WHAT YOU ARE ASKED TO DO –
Set down each record below precisely, skipping the pictures.

(Records from a data source)
══════

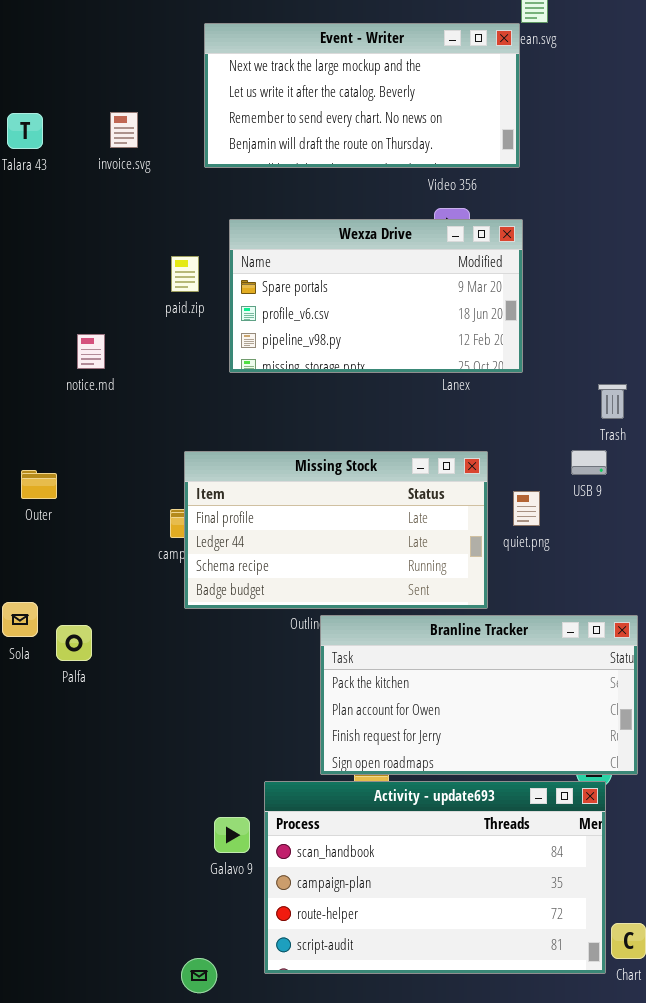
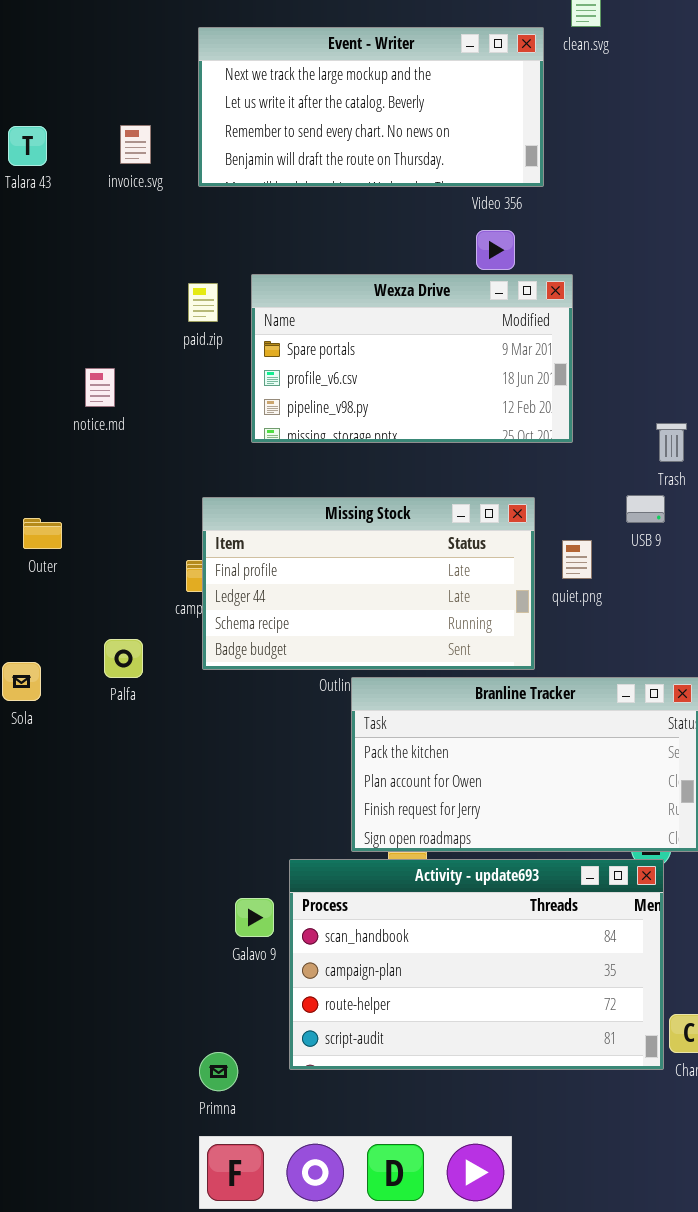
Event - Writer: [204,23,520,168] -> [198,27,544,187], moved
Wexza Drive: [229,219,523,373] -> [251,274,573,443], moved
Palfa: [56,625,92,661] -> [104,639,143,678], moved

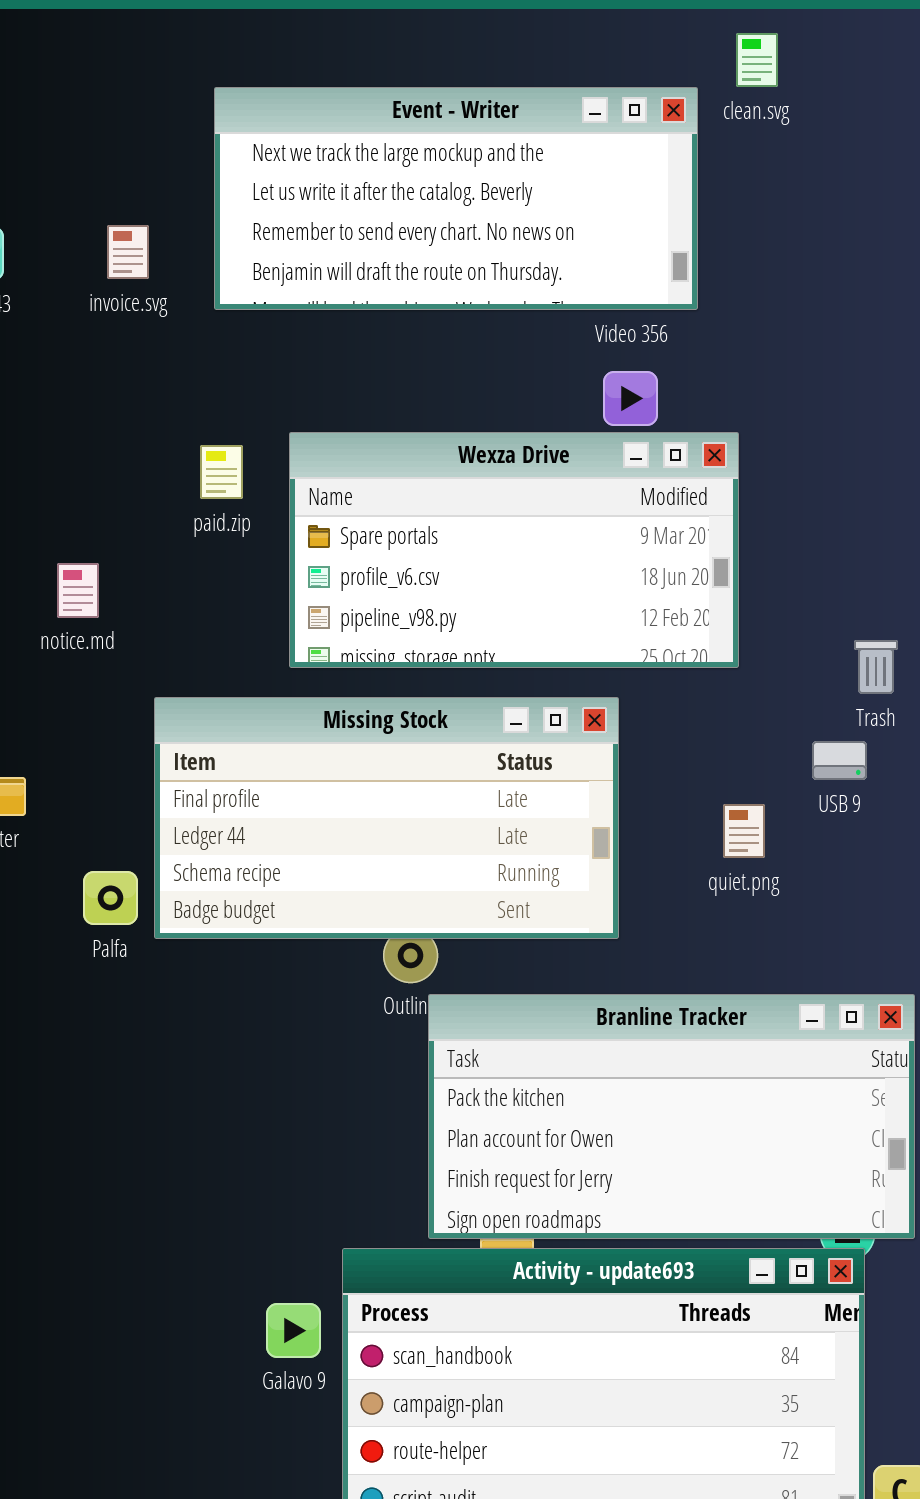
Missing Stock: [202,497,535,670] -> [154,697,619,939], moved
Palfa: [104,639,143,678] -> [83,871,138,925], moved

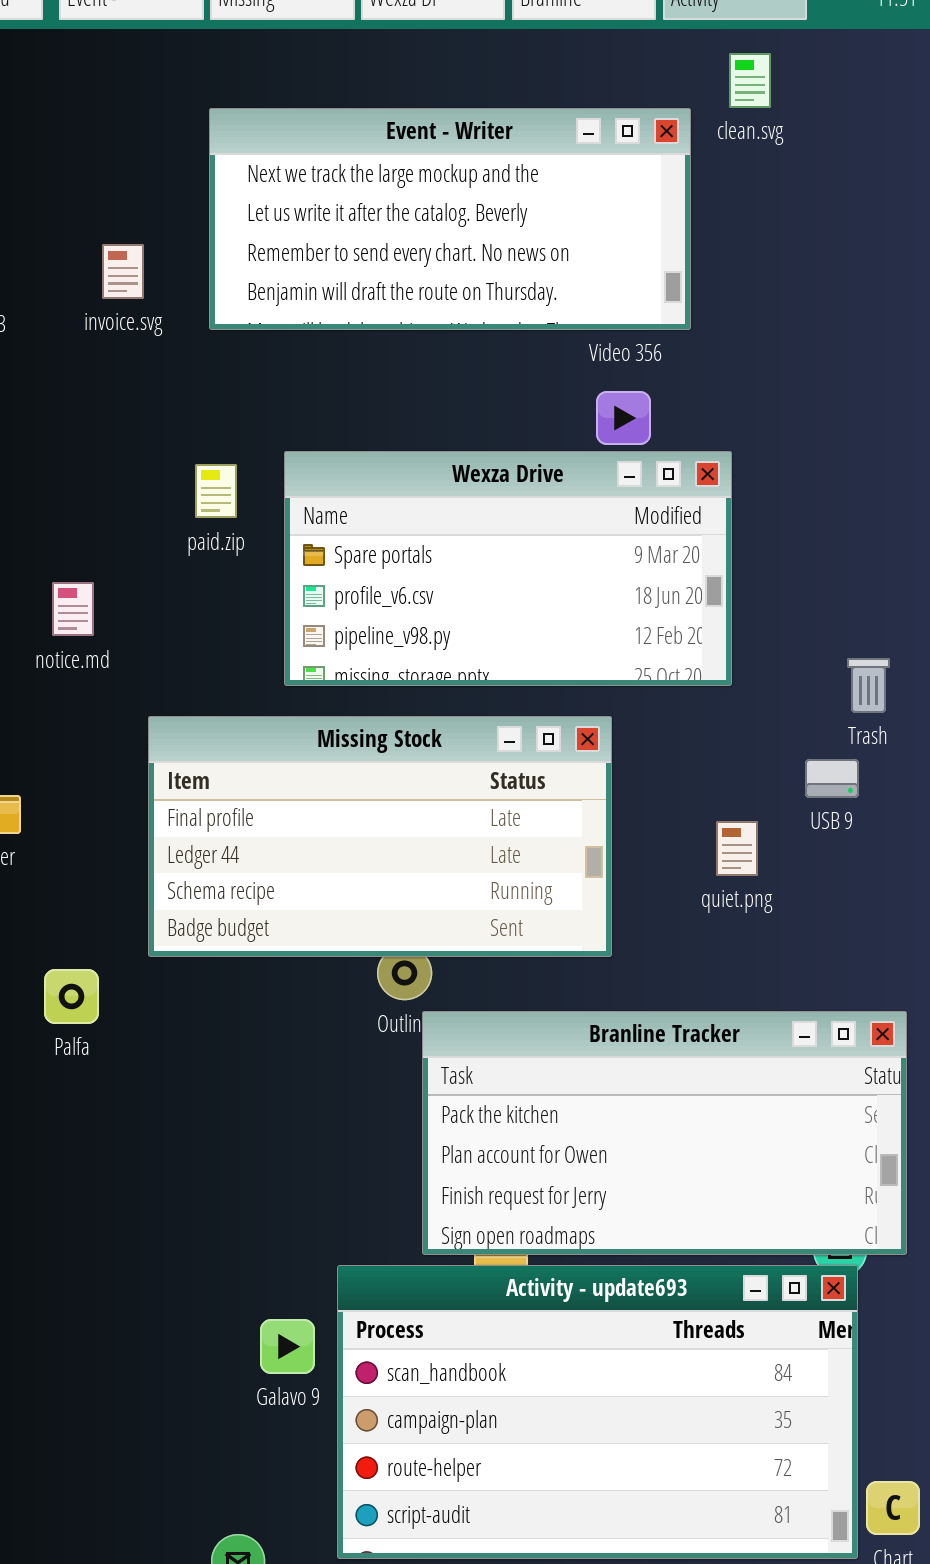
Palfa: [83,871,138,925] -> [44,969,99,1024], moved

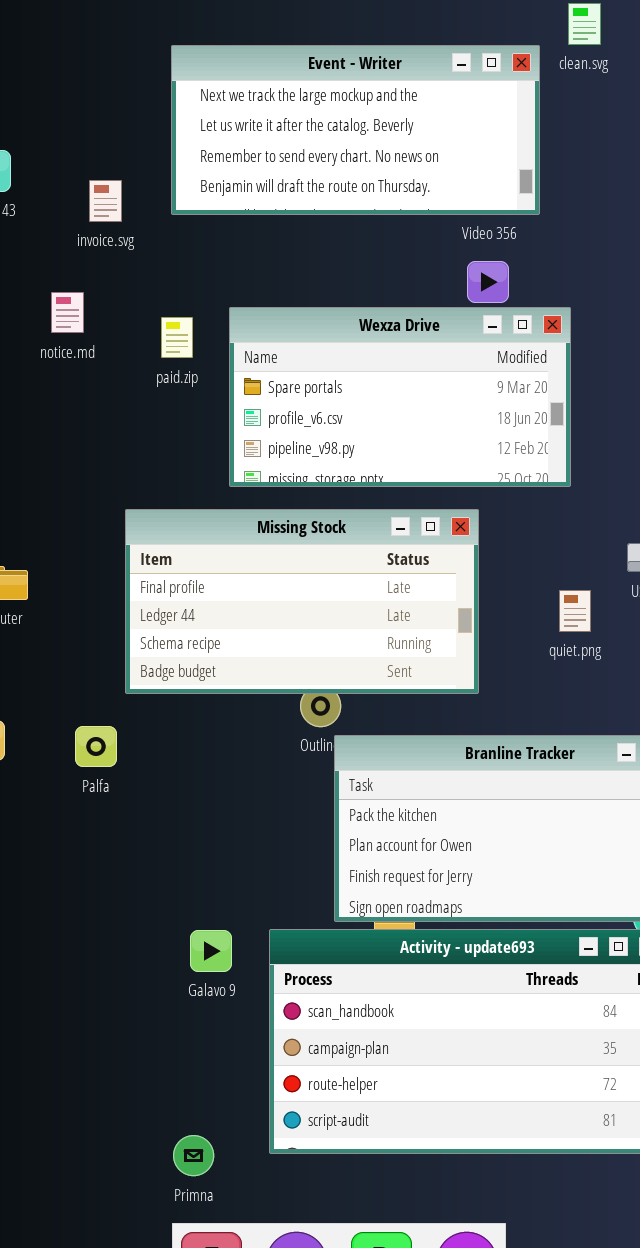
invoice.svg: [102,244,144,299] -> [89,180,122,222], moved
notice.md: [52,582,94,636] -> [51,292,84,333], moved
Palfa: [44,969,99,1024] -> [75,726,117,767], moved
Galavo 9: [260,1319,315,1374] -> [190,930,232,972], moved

══════

TASK RESPONSE –
Event - Writer: [204,23,520,168] -> [198,27,544,187], moved
Wexza Drive: [229,219,523,373] -> [251,274,573,443], moved
Palfa: [56,625,92,661] -> [104,639,143,678], moved

Missing Stock: [202,497,535,670] -> [154,697,619,939], moved
Palfa: [104,639,143,678] -> [83,871,138,925], moved

Palfa: [83,871,138,925] -> [44,969,99,1024], moved

invoice.svg: [102,244,144,299] -> [89,180,122,222], moved
notice.md: [52,582,94,636] -> [51,292,84,333], moved
Palfa: [44,969,99,1024] -> [75,726,117,767], moved
Galavo 9: [260,1319,315,1374] -> [190,930,232,972], moved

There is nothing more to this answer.